WHAT TO WORK ON:
In the records that follow, find the line with "C6: 150uF (plus"; from there, retype every line exactly through the line with "R4: 4.7k (+12V, AGND) -> 4.7k (AGND, NET14)", which also belongs to the answer.

DATA SECTION:
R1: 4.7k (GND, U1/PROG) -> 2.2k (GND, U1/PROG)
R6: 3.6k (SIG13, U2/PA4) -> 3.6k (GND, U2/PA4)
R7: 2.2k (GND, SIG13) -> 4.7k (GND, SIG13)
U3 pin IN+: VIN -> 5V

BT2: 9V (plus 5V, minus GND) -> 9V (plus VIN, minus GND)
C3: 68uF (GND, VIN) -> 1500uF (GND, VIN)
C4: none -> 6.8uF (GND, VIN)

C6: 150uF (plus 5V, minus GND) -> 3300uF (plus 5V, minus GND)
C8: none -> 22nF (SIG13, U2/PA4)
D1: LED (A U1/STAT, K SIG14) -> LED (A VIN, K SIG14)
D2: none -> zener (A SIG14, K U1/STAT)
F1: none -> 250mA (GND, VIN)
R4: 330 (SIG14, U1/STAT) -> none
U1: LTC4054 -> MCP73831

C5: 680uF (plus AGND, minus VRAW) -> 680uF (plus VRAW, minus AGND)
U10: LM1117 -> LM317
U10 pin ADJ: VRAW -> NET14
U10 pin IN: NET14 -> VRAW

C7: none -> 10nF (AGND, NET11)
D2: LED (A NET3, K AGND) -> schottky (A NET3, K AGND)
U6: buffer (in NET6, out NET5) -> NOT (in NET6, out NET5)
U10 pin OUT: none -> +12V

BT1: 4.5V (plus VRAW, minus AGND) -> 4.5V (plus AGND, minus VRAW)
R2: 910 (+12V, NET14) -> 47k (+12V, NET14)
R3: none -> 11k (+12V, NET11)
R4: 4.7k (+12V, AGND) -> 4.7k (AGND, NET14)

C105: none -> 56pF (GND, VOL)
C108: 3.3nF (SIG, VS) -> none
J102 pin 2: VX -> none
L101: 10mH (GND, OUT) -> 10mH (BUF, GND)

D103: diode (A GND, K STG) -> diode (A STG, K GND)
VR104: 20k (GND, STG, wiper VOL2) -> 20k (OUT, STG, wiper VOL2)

RESPONSE TO THE TASK:
C6: 150uF (plus 5V, minus GND) -> 3300uF (plus 5V, minus GND)
C8: none -> 22nF (SIG13, U2/PA4)
D1: LED (A U1/STAT, K SIG14) -> LED (A VIN, K SIG14)
D2: none -> zener (A SIG14, K U1/STAT)
F1: none -> 250mA (GND, VIN)
R4: 330 (SIG14, U1/STAT) -> none
U1: LTC4054 -> MCP73831

C5: 680uF (plus AGND, minus VRAW) -> 680uF (plus VRAW, minus AGND)
U10: LM1117 -> LM317
U10 pin ADJ: VRAW -> NET14
U10 pin IN: NET14 -> VRAW

C7: none -> 10nF (AGND, NET11)
D2: LED (A NET3, K AGND) -> schottky (A NET3, K AGND)
U6: buffer (in NET6, out NET5) -> NOT (in NET6, out NET5)
U10 pin OUT: none -> +12V

BT1: 4.5V (plus VRAW, minus AGND) -> 4.5V (plus AGND, minus VRAW)
R2: 910 (+12V, NET14) -> 47k (+12V, NET14)
R3: none -> 11k (+12V, NET11)
R4: 4.7k (+12V, AGND) -> 4.7k (AGND, NET14)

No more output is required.